◆ **Task brief**
Where the listing shows an image, skip it and output all other material unchanged.

-- Opening Marker --

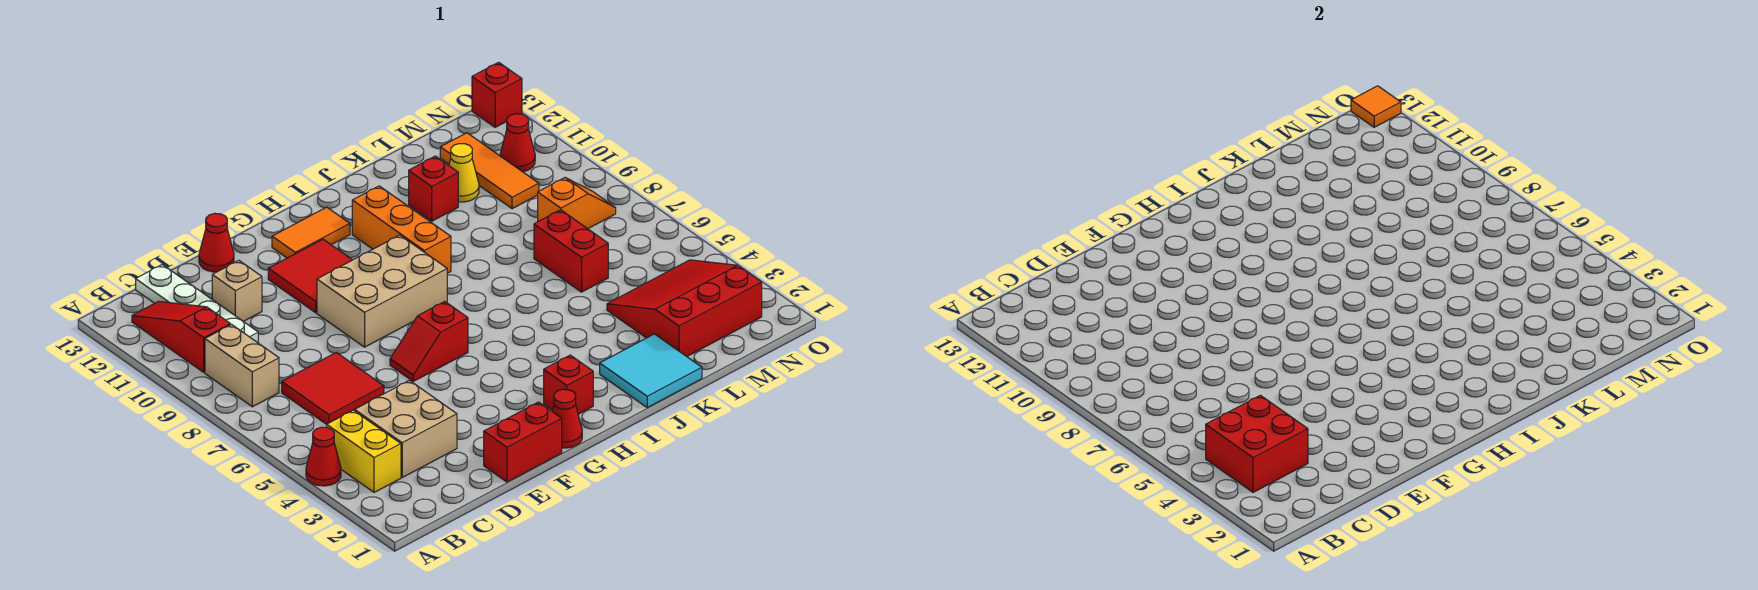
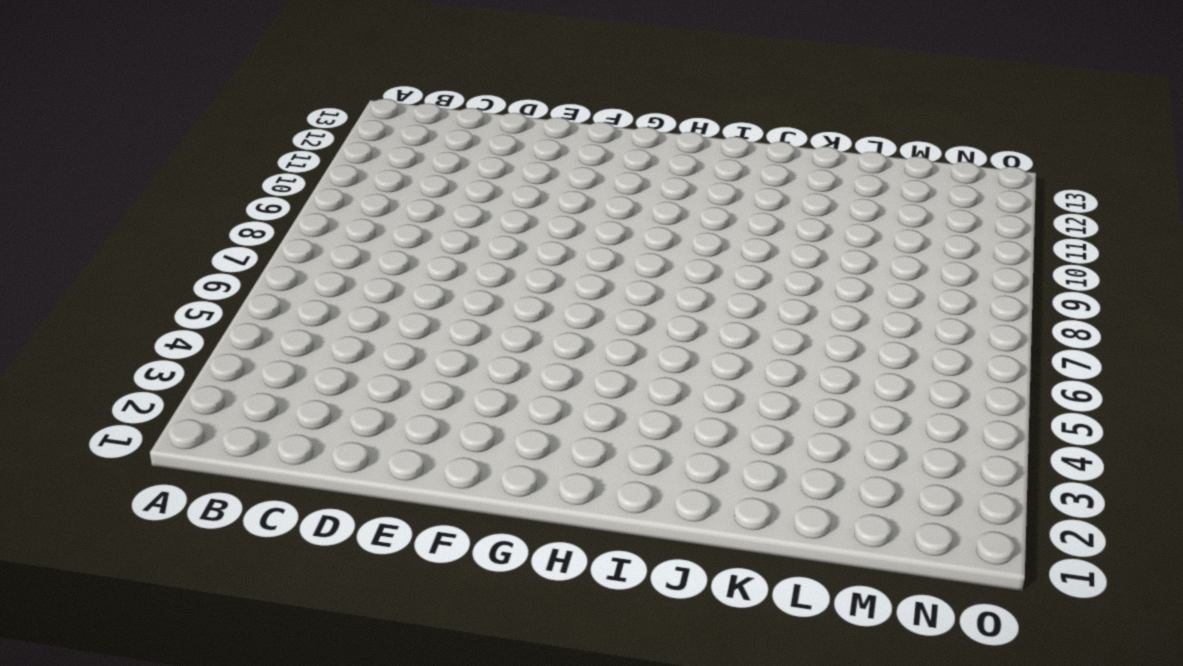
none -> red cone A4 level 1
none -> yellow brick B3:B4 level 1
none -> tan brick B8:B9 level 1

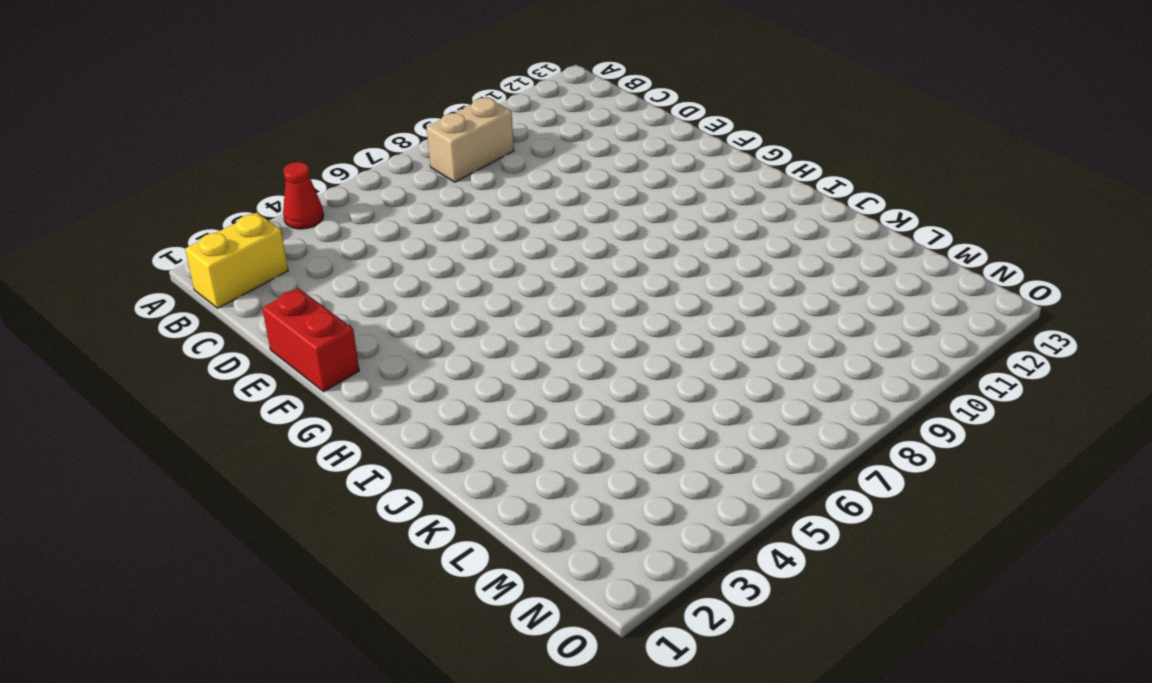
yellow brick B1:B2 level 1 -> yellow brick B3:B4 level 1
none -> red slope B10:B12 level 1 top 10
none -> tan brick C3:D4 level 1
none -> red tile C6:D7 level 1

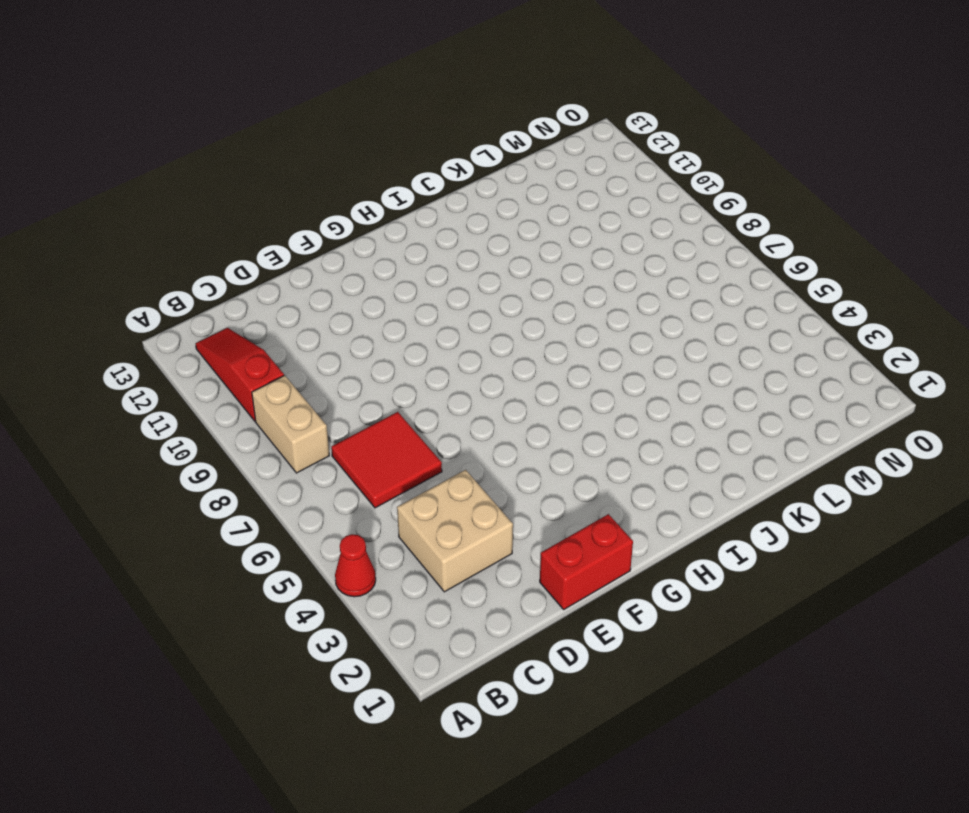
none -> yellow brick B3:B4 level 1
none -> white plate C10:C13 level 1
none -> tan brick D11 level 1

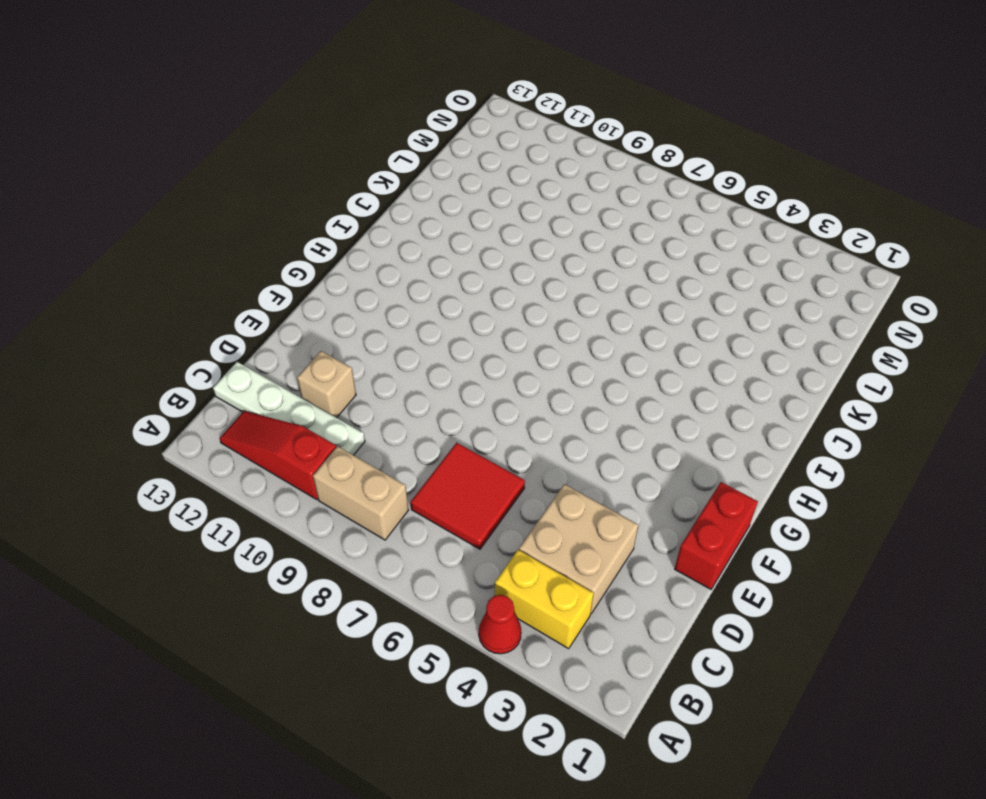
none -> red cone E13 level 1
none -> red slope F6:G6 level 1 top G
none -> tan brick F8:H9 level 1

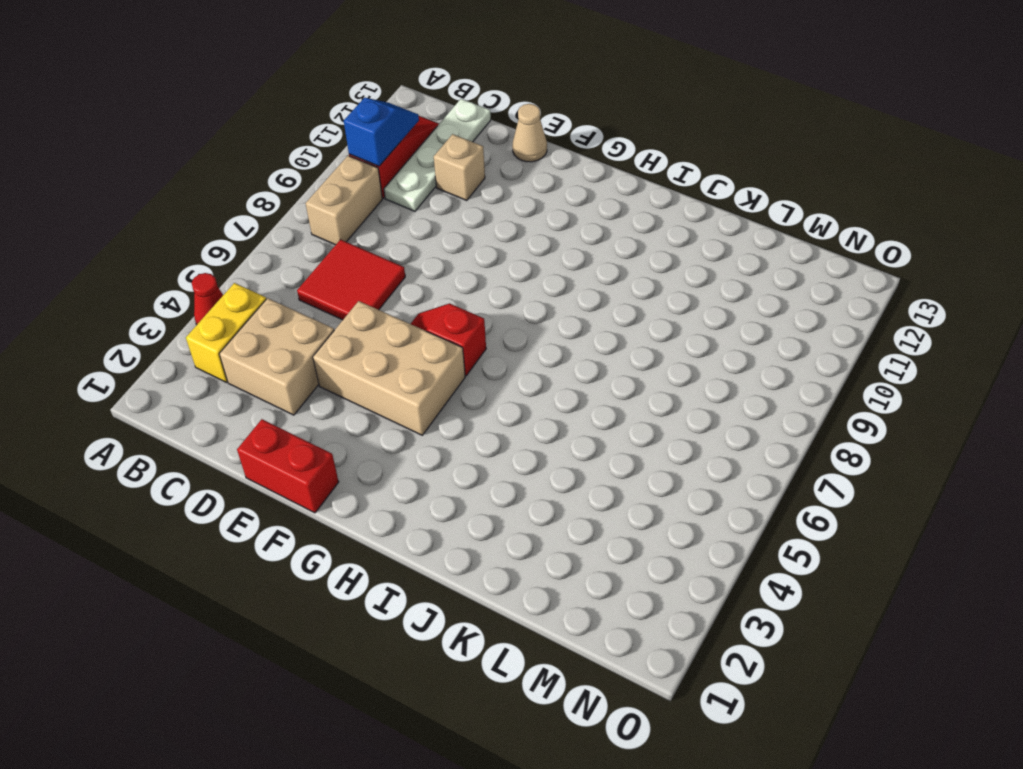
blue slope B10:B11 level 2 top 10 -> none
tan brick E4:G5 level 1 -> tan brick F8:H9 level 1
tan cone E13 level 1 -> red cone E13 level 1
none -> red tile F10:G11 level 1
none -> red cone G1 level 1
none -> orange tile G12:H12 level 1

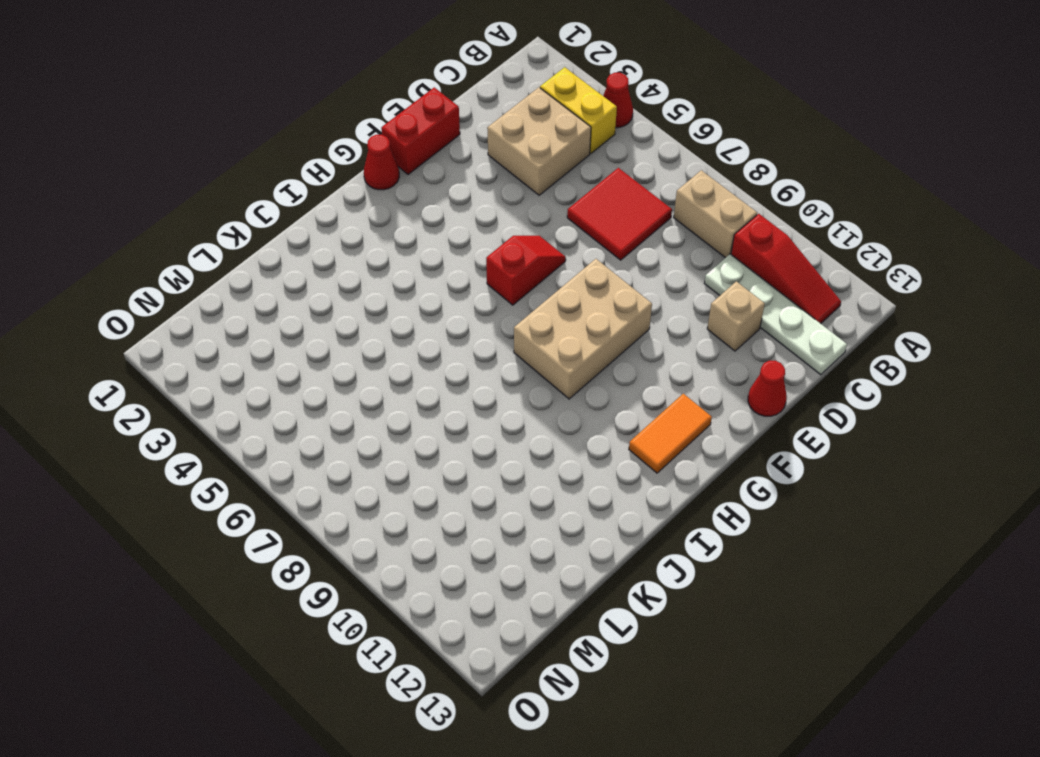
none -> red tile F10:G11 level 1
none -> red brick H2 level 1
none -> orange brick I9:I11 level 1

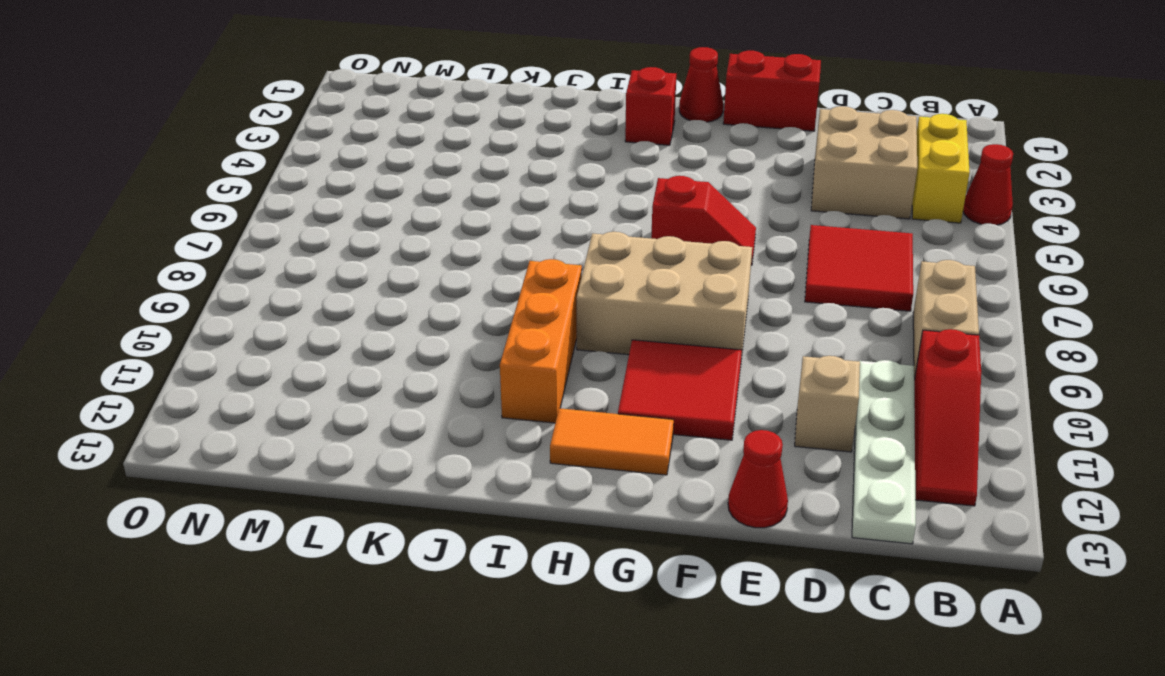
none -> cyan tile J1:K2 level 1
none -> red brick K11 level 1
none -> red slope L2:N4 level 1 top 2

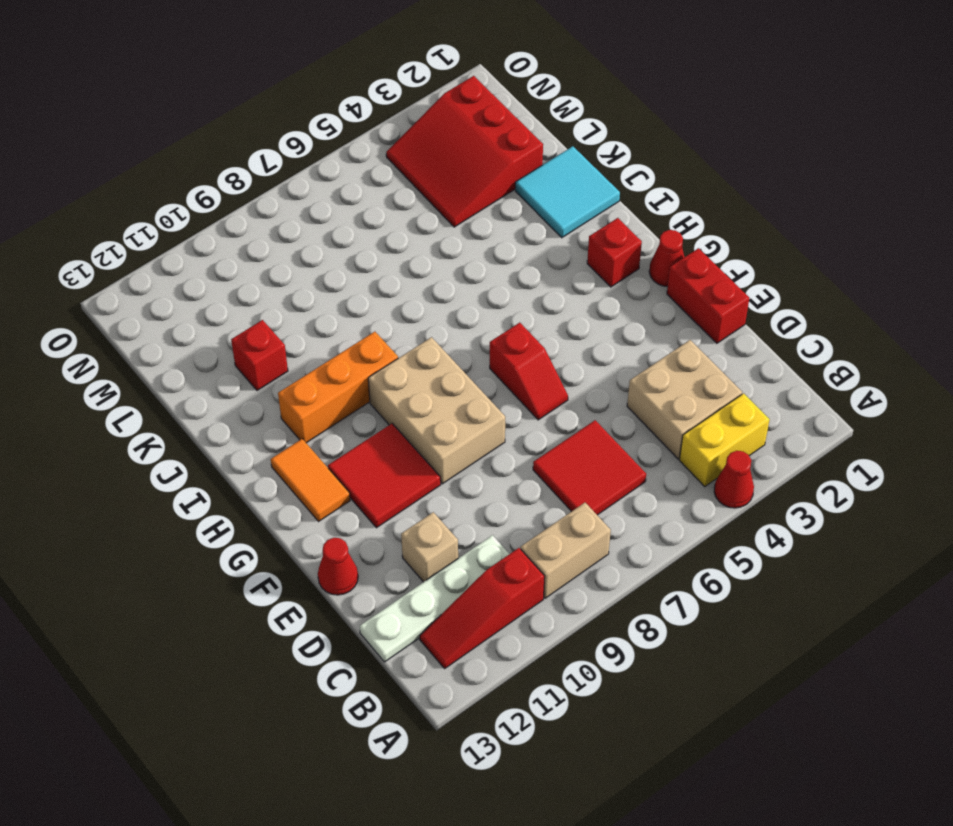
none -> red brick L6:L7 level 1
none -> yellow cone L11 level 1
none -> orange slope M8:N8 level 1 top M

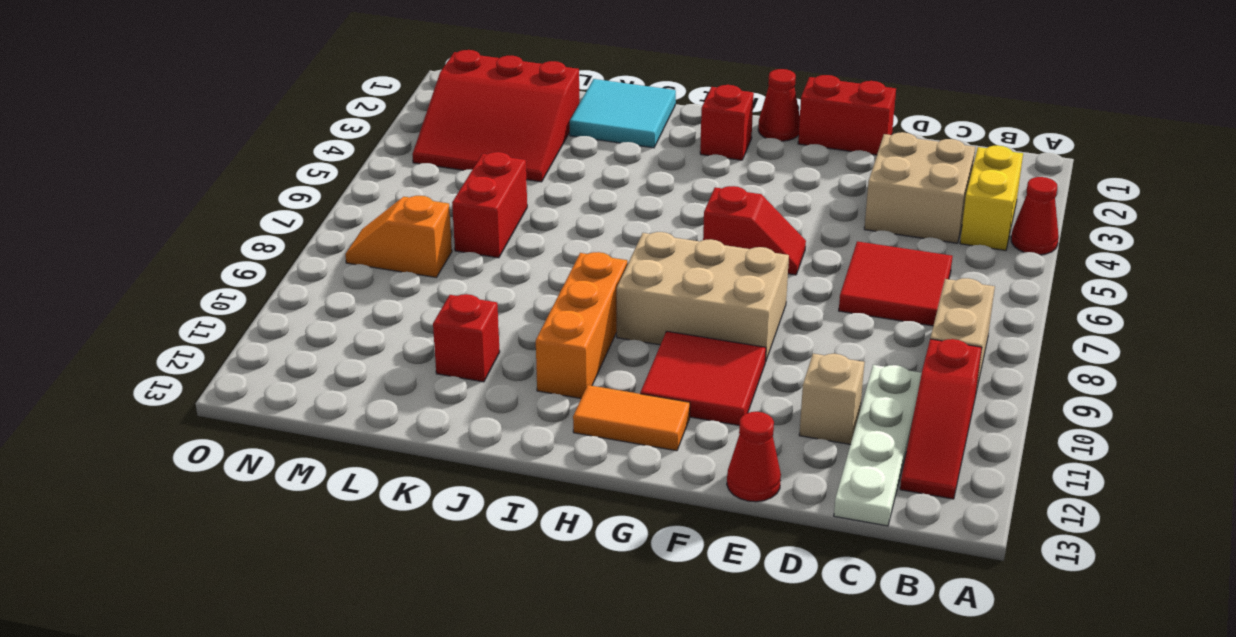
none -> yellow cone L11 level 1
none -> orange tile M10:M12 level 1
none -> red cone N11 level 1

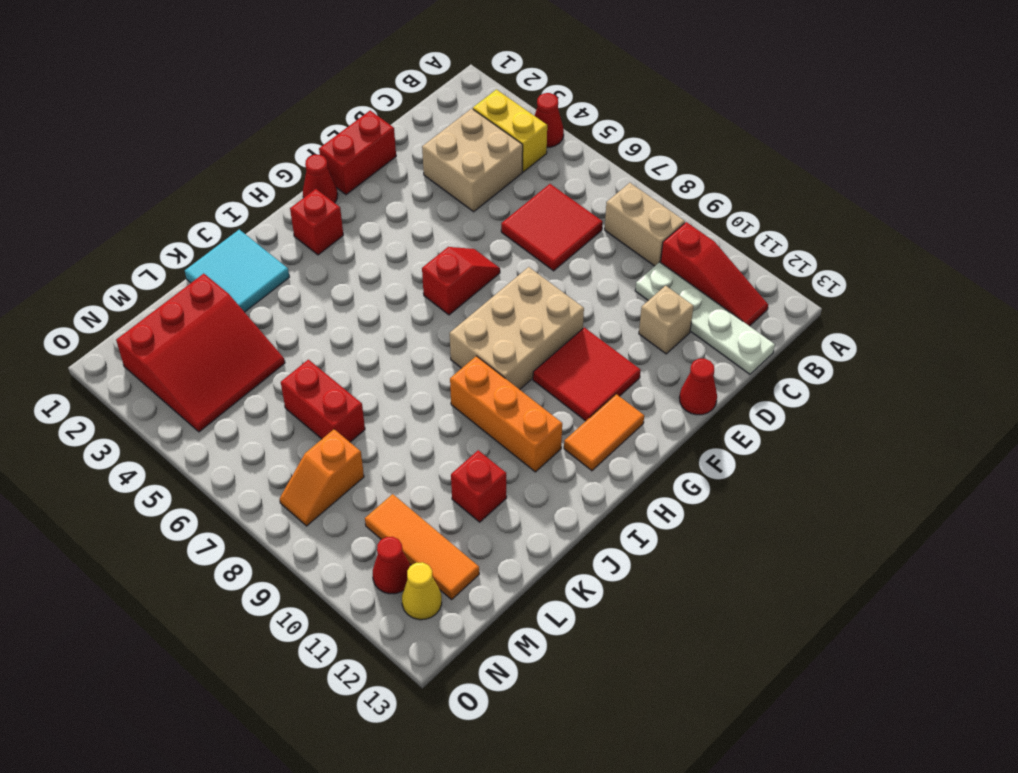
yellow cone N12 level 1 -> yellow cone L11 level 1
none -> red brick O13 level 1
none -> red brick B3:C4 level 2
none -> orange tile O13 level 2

-- Closing Marker --

◆ **Solution to this problem**
none -> red cone A4 level 1
none -> yellow brick B3:B4 level 1
none -> tan brick B8:B9 level 1

yellow brick B1:B2 level 1 -> yellow brick B3:B4 level 1
none -> red slope B10:B12 level 1 top 10
none -> tan brick C3:D4 level 1
none -> red tile C6:D7 level 1

none -> yellow brick B3:B4 level 1
none -> white plate C10:C13 level 1
none -> tan brick D11 level 1

none -> red cone E13 level 1
none -> red slope F6:G6 level 1 top G
none -> tan brick F8:H9 level 1

blue slope B10:B11 level 2 top 10 -> none
tan brick E4:G5 level 1 -> tan brick F8:H9 level 1
tan cone E13 level 1 -> red cone E13 level 1
none -> red tile F10:G11 level 1
none -> red cone G1 level 1
none -> orange tile G12:H12 level 1

none -> red tile F10:G11 level 1
none -> red brick H2 level 1
none -> orange brick I9:I11 level 1

none -> cyan tile J1:K2 level 1
none -> red brick K11 level 1
none -> red slope L2:N4 level 1 top 2

none -> red brick L6:L7 level 1
none -> yellow cone L11 level 1
none -> orange slope M8:N8 level 1 top M

none -> yellow cone L11 level 1
none -> orange tile M10:M12 level 1
none -> red cone N11 level 1

yellow cone N12 level 1 -> yellow cone L11 level 1
none -> red brick O13 level 1
none -> red brick B3:C4 level 2
none -> orange tile O13 level 2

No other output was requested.